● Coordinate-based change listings
***

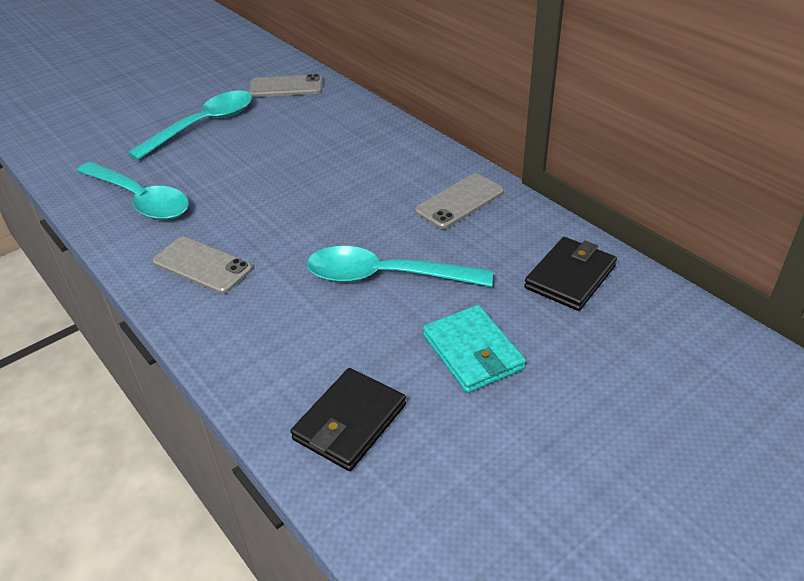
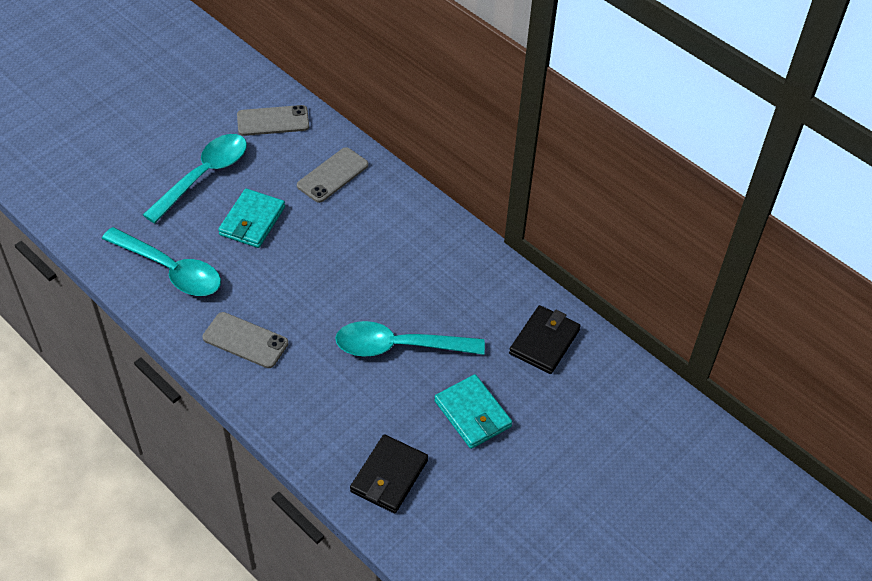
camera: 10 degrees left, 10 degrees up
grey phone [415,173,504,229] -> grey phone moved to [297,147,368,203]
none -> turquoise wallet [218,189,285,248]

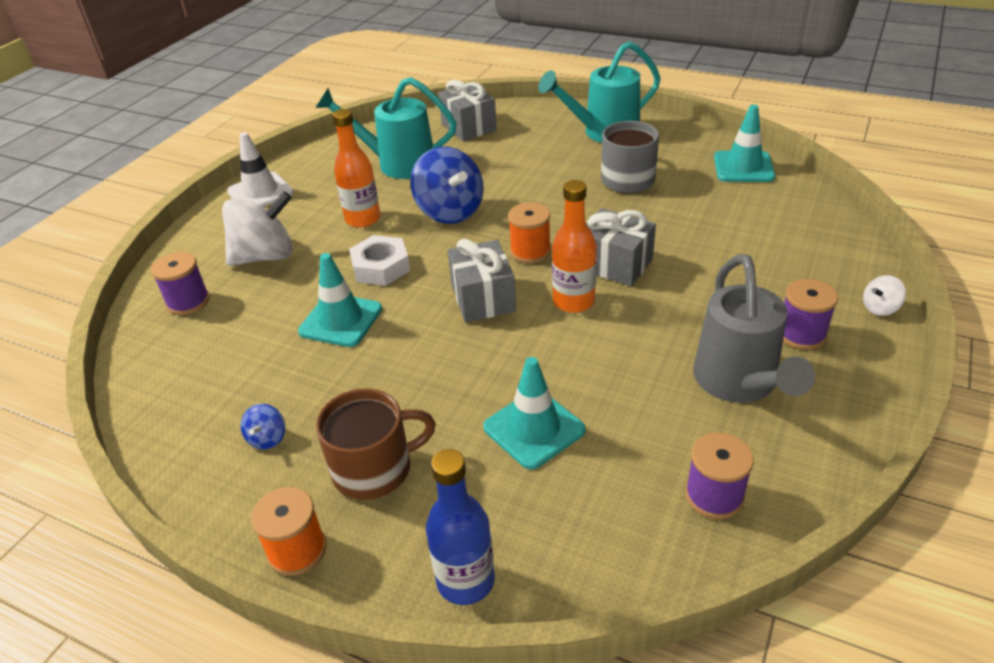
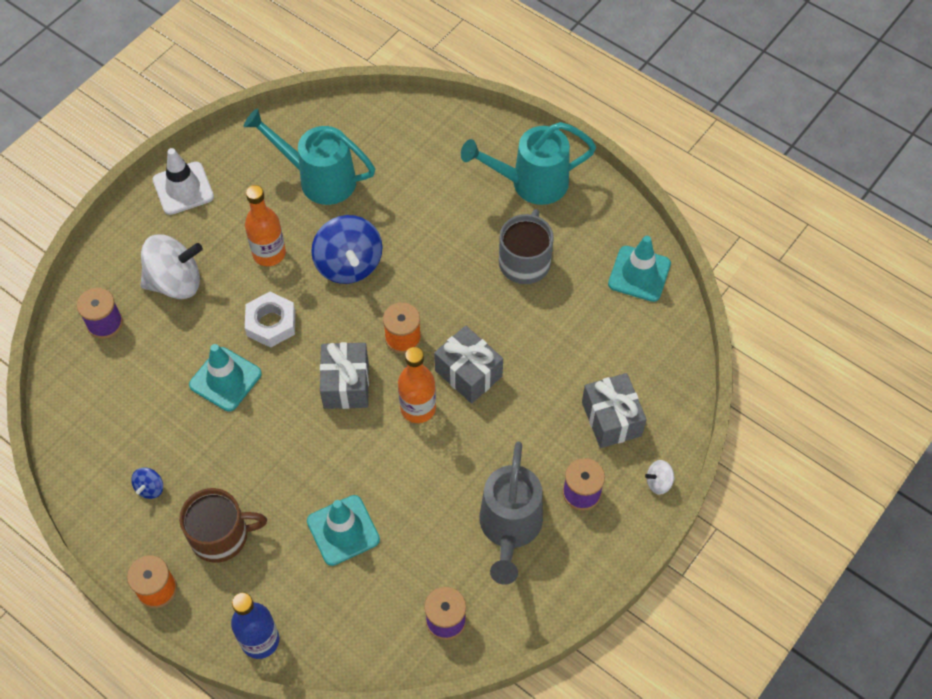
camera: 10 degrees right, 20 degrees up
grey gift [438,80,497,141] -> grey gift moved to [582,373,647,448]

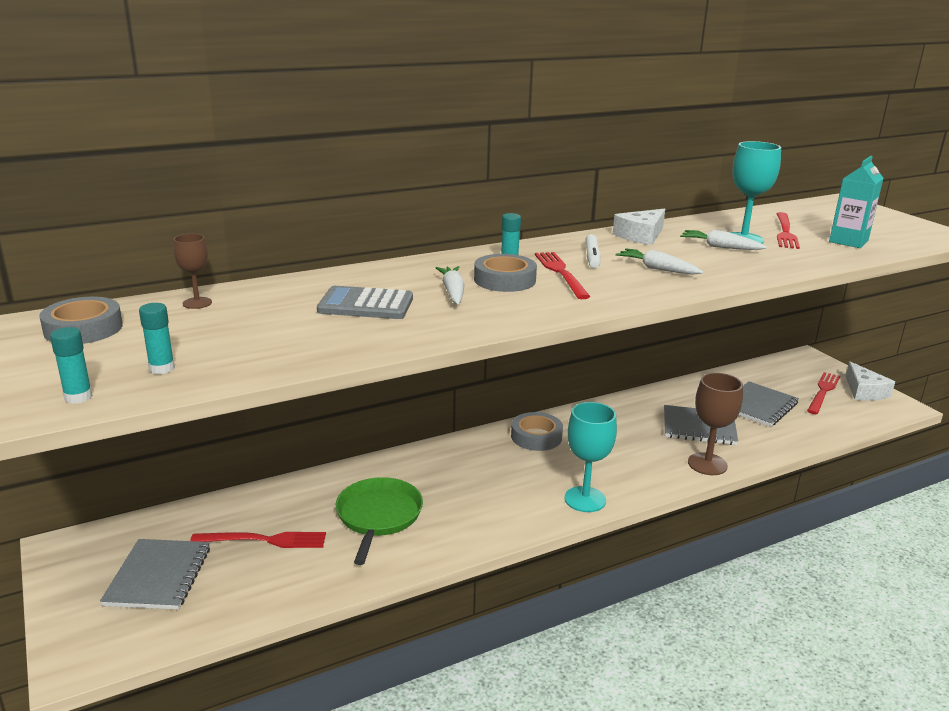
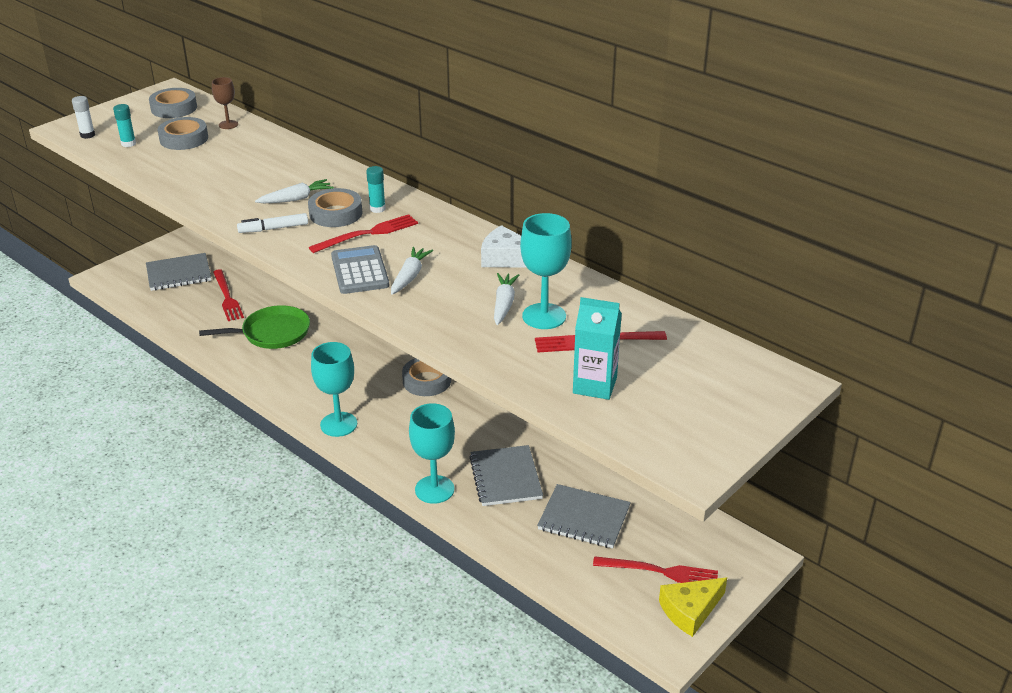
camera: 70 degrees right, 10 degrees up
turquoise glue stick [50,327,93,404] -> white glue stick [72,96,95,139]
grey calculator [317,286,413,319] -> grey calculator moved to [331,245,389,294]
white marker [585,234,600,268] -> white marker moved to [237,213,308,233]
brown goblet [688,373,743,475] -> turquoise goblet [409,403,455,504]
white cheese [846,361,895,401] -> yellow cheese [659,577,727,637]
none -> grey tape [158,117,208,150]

***

● Work to complete
Across the data, how many lines have the word "white" in them? Respond with the number alone.

● Response to this exercise
3